▶ RECORDS SHOWN:
====================

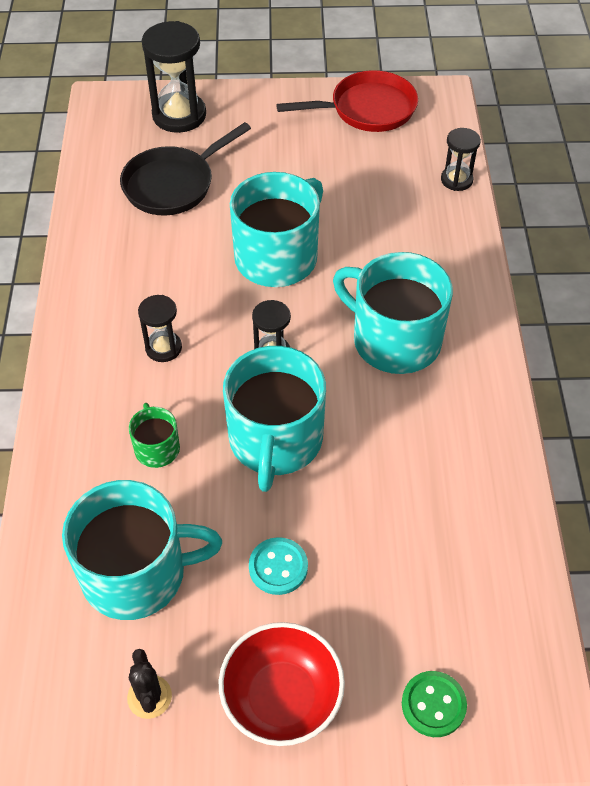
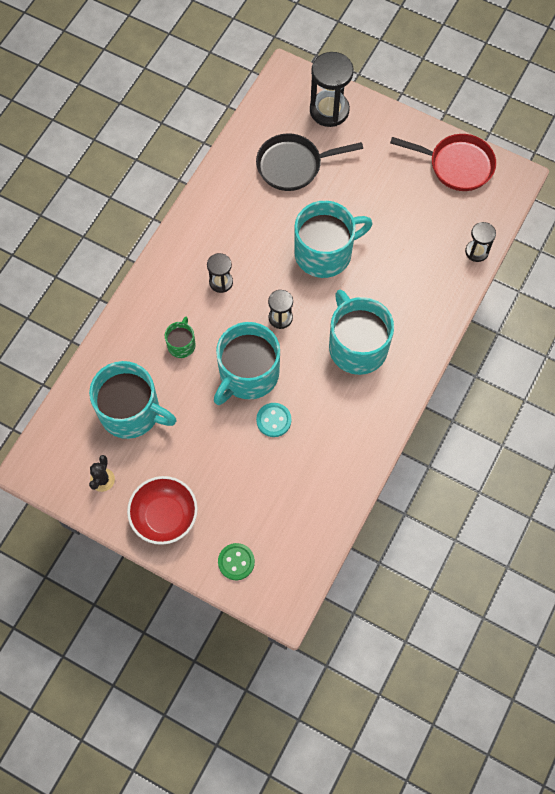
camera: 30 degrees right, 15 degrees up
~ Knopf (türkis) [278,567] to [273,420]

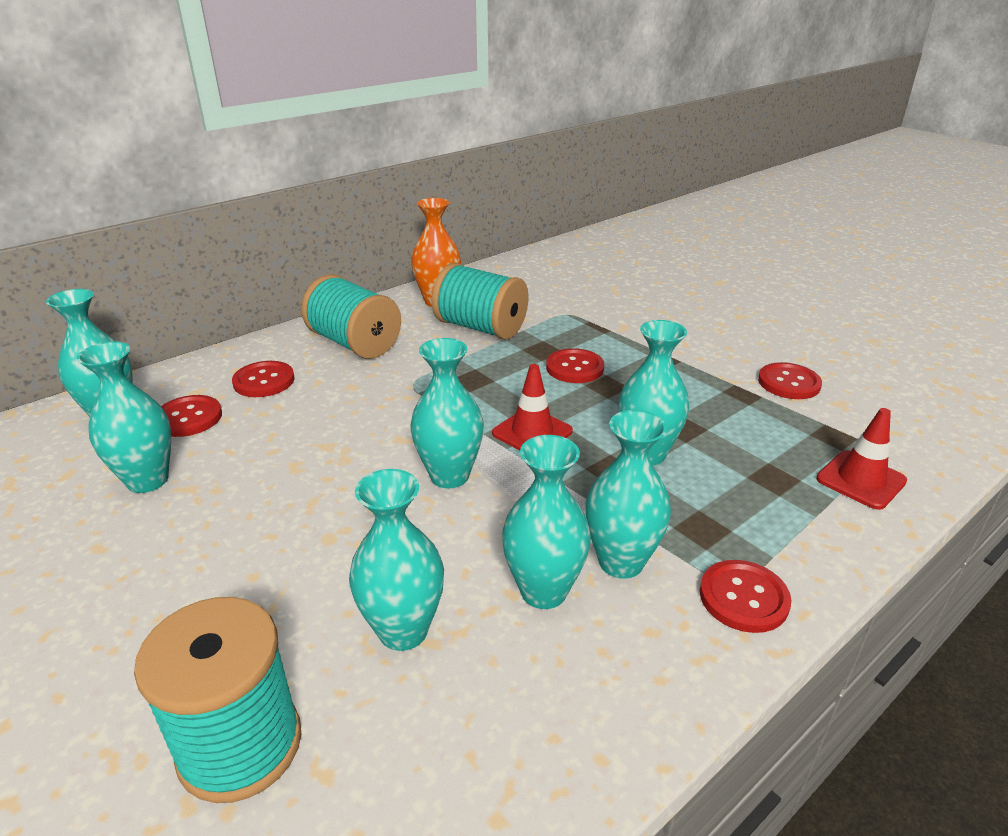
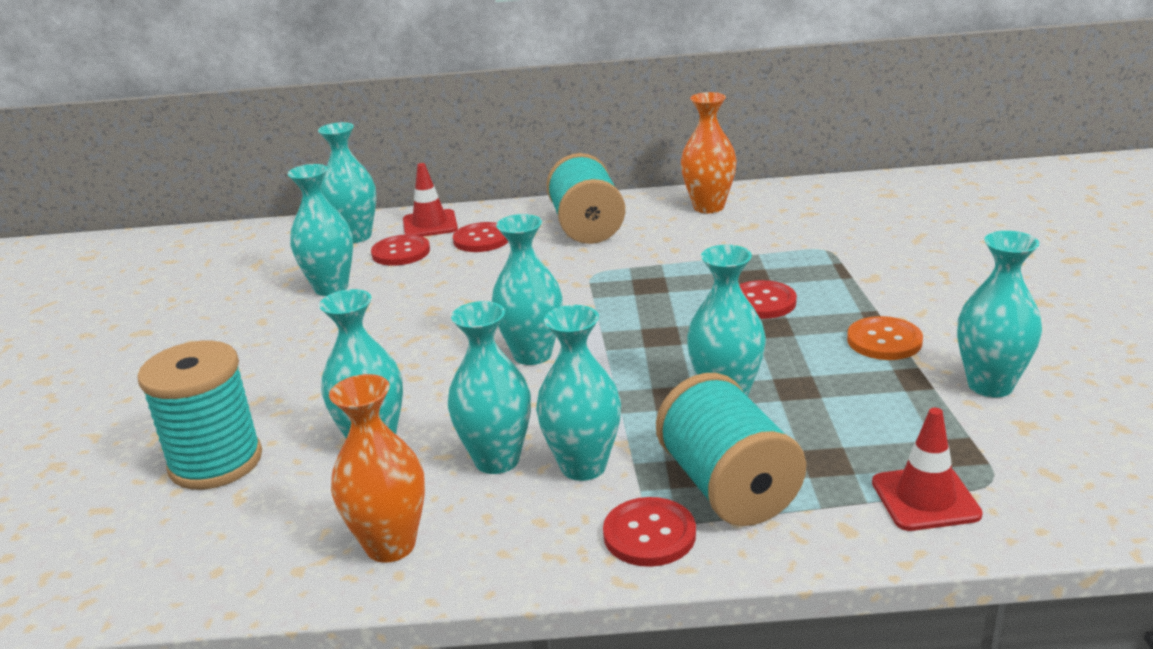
camera: 40 degrees right, 5 degrees down
+ Vase (orange) [390,545]
+ Knopf (orange) [884,341]
~ Garnrolle (türkis) [481,328] to [728,487]
~ Leitkegel (rot) [532,432] to [430,224]
~ Knopf (rot) [789,383] to Vase (türkis) [990,385]

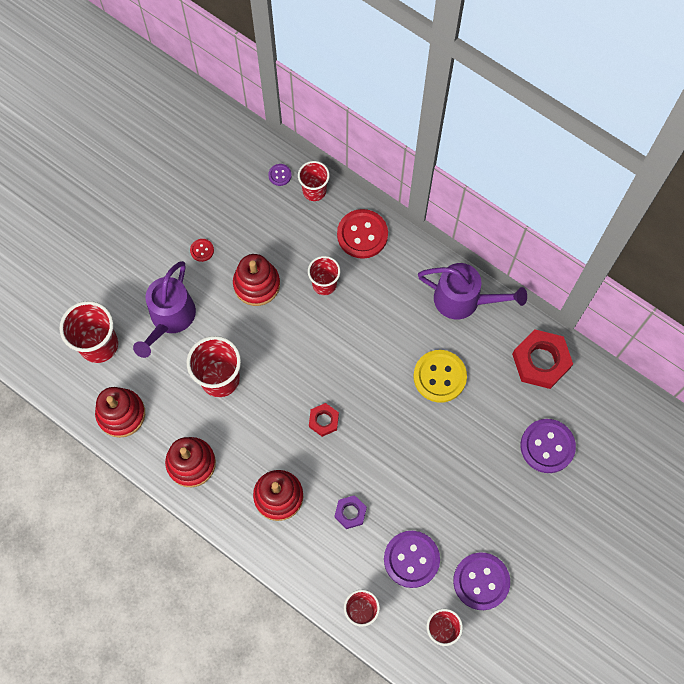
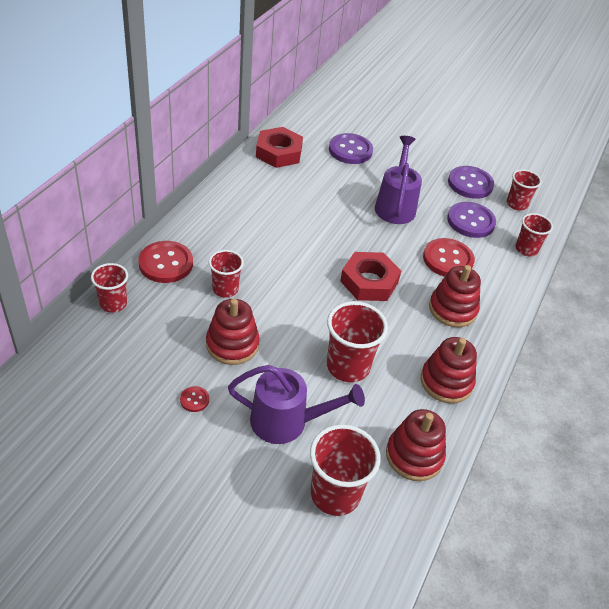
camera: 105 degrees left, 25 degrees down
- Knopf (lila) [280,175]
- Knopf (gelb) [439,376]
~ Gießkanne (lila) [464,300] to [395,205]
~ Sechskantmutter (lila) [350,513] to Knopf (rot) [448,259]
~ Sechskantmutter (rot) [323,421] = [369,281] x1.84

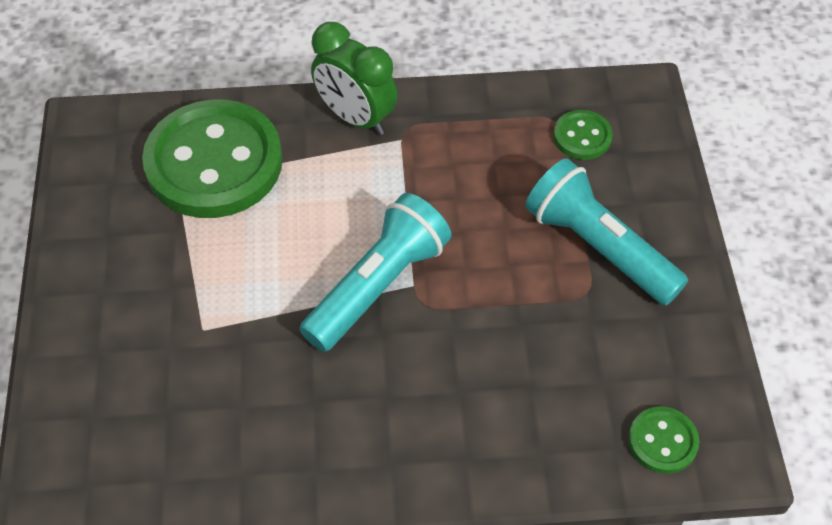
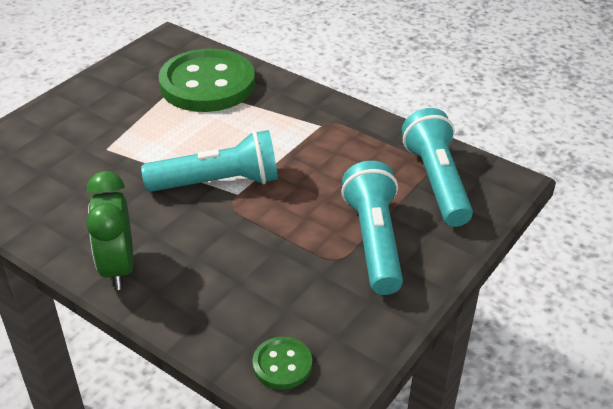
camera: 40 degrees right, 15 degrees down
~ Wecker (grün) [356,117] to [118,268]
~ Knopf (grün) [582,137] to Taschenlampe (türkis) [436,182]

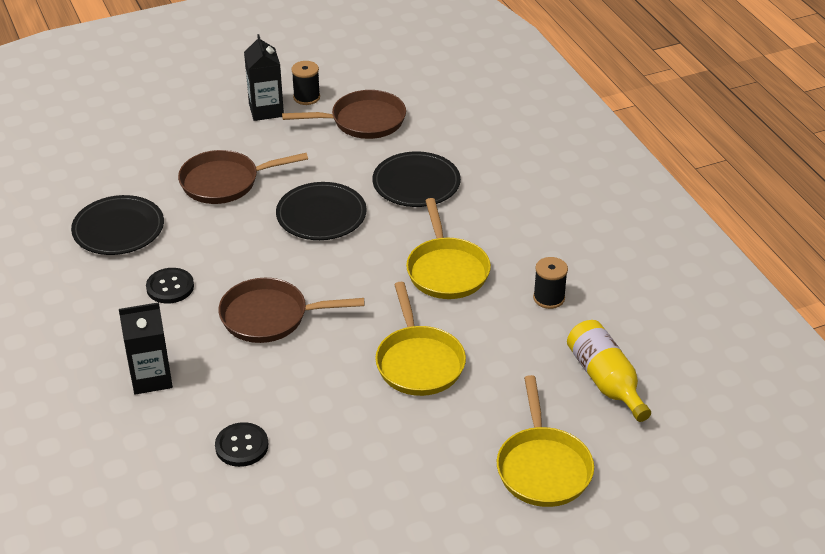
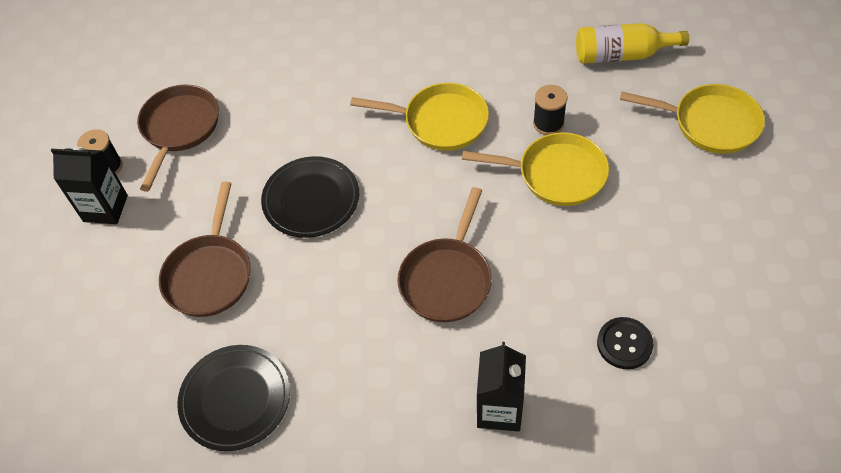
camera: 65 degrees left, 15 degrees up
- Knopf (schwarz) [170,287]
- Teller (schwarz) [416,183]
~ Garnrolle (schwarz) [549,298] to [548,123]

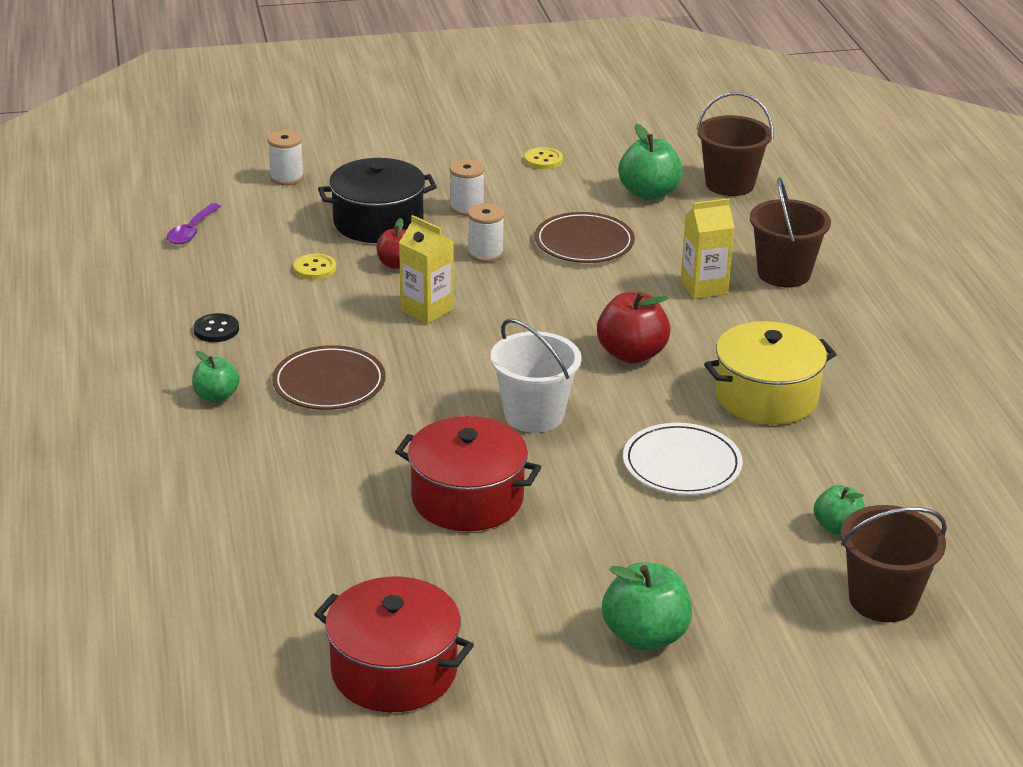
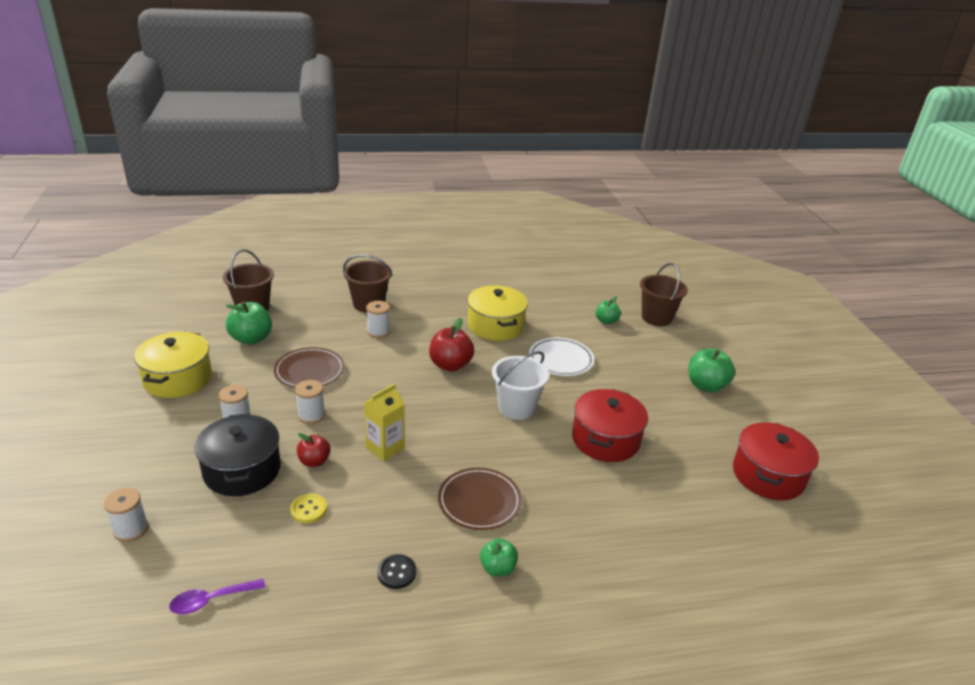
camera: 90 degrees left, 0 degrees up
~ Knopf (gelb) [543,160] to Kochtopf (gelb) [178,379]
~ Getränkekarton (gelb) [704,287] to Garnrolle (weiß) [378,332]
~ Löffel (lila) [191,231] = [211,600] 135 degrees clockwise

====================

▶ TASK PROMPT: What the answer must hold is the exact text of every line from the one containing "[464,300] to [395,205]" through the end of the data, minus any pictures.

▶ TASK ANSWER:
~ Gießkanne (lila) [464,300] to [395,205]
~ Sechskantmutter (lila) [350,513] to Knopf (rot) [448,259]
~ Sechskantmutter (rot) [323,421] = [369,281] x1.84

camera: 40 degrees right, 15 degrees down
~ Wecker (grün) [356,117] to [118,268]
~ Knopf (grün) [582,137] to Taschenlampe (türkis) [436,182]

camera: 65 degrees left, 15 degrees up
- Knopf (schwarz) [170,287]
- Teller (schwarz) [416,183]
~ Garnrolle (schwarz) [549,298] to [548,123]

camera: 90 degrees left, 0 degrees up
~ Knopf (gelb) [543,160] to Kochtopf (gelb) [178,379]
~ Getränkekarton (gelb) [704,287] to Garnrolle (weiß) [378,332]
~ Löffel (lila) [191,231] = [211,600] 135 degrees clockwise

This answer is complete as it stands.